**Problem statement:** Only the lines from the beginning of the data below through the line containing "camera: 10 degrees right, 5 degrees down" belong in the response, each copied exactly.

Entries shown Start Marker

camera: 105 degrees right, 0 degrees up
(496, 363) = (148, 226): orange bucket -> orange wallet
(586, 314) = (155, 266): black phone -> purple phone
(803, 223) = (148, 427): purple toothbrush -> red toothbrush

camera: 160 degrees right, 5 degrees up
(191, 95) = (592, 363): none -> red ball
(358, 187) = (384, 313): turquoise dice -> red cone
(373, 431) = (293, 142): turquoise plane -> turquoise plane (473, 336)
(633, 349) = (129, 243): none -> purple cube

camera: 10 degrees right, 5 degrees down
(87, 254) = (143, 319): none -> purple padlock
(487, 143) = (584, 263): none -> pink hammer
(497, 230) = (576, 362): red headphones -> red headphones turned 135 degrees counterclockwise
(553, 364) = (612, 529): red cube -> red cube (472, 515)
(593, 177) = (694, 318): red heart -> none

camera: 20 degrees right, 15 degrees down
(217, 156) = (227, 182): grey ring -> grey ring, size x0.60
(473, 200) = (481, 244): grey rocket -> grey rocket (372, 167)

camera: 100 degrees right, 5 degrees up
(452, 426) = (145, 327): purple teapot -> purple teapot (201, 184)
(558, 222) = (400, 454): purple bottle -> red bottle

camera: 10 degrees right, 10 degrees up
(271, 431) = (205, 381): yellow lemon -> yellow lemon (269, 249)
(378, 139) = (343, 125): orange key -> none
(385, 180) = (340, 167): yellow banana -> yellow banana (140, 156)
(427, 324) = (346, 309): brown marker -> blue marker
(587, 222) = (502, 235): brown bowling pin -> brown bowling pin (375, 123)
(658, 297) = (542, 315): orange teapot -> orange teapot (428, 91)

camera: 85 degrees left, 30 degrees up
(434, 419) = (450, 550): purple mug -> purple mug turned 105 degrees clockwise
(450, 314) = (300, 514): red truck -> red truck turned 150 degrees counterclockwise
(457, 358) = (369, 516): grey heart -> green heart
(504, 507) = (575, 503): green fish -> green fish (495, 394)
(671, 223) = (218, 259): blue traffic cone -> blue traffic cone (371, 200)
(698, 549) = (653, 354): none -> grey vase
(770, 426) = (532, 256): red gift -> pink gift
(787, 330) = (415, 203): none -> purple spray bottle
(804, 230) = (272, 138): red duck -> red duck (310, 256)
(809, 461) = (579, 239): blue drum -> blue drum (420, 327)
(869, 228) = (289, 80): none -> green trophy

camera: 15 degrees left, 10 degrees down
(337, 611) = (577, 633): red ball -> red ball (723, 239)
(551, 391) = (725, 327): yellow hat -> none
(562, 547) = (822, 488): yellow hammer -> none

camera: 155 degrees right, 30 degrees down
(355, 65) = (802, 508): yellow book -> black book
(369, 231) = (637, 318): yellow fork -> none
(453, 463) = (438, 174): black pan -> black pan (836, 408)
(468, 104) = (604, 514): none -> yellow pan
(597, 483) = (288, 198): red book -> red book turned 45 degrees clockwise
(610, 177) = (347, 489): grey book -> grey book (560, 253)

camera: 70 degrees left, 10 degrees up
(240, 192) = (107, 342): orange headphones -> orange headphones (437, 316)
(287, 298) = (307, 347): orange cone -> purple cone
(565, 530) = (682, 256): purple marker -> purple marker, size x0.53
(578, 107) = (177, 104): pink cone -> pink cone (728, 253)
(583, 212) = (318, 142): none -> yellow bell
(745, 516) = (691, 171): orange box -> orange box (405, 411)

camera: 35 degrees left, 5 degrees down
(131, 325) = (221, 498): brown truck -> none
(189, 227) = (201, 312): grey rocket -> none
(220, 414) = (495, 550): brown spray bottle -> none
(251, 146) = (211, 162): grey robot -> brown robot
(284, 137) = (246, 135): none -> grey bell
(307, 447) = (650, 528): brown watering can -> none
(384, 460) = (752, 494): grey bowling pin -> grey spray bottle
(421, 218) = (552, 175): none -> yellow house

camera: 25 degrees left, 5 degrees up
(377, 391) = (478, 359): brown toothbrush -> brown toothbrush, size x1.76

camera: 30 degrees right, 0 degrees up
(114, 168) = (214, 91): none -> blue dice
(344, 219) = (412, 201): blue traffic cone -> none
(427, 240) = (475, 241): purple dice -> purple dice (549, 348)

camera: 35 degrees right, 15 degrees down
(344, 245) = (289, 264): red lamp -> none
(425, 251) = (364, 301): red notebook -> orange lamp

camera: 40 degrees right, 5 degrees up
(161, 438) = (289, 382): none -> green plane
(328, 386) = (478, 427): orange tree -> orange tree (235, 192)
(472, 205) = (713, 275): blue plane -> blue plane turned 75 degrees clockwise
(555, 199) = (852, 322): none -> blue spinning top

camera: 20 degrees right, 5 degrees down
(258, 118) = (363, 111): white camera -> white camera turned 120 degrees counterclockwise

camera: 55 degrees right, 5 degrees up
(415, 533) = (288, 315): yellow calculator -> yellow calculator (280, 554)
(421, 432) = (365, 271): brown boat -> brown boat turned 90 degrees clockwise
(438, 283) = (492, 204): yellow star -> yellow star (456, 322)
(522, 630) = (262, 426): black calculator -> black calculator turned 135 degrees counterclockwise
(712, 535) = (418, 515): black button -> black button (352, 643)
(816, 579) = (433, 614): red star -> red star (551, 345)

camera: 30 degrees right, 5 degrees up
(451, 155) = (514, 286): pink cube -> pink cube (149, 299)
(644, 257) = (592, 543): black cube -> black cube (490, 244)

Entries shown End Marker

**Reply to the exercise:**
camera: 105 degrees right, 0 degrees up
(496, 363) = (148, 226): orange bucket -> orange wallet
(586, 314) = (155, 266): black phone -> purple phone
(803, 223) = (148, 427): purple toothbrush -> red toothbrush

camera: 160 degrees right, 5 degrees up
(191, 95) = (592, 363): none -> red ball
(358, 187) = (384, 313): turquoise dice -> red cone
(373, 431) = (293, 142): turquoise plane -> turquoise plane (473, 336)
(633, 349) = (129, 243): none -> purple cube

camera: 10 degrees right, 5 degrees down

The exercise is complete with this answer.